__Data to examine__

[Start of Attachment]

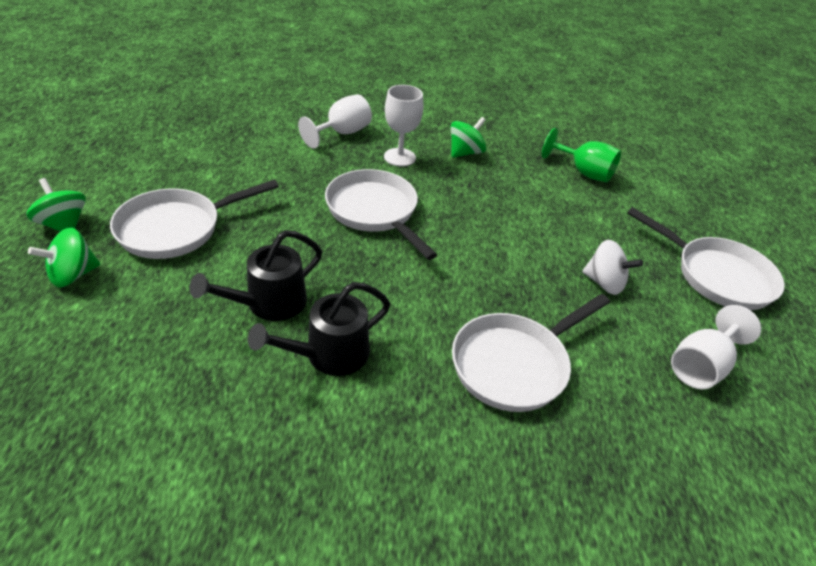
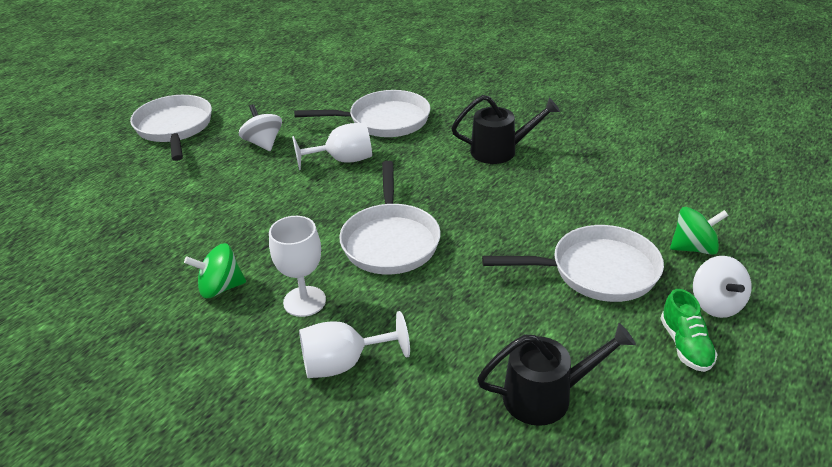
camera: 145 degrees left, 5 degrees down
(64, 225) = (716, 304): green spinning top -> white spinning top
(99, 189) = (685, 345): none -> green shoe
(268, 304) = (529, 188): black watering can -> black watering can (547, 396)
(584, 172) = (129, 229): green goblet -> none
(701, 366) = (273, 96): white goblet -> white goblet (343, 160)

[End of Attachment]

__Job item__
Leave out the images and copy every record above exactly.

__Exercise output__
camera: 145 degrees left, 5 degrees down
(64, 225) = (716, 304): green spinning top -> white spinning top
(99, 189) = (685, 345): none -> green shoe
(268, 304) = (529, 188): black watering can -> black watering can (547, 396)
(584, 172) = (129, 229): green goblet -> none
(701, 366) = (273, 96): white goblet -> white goblet (343, 160)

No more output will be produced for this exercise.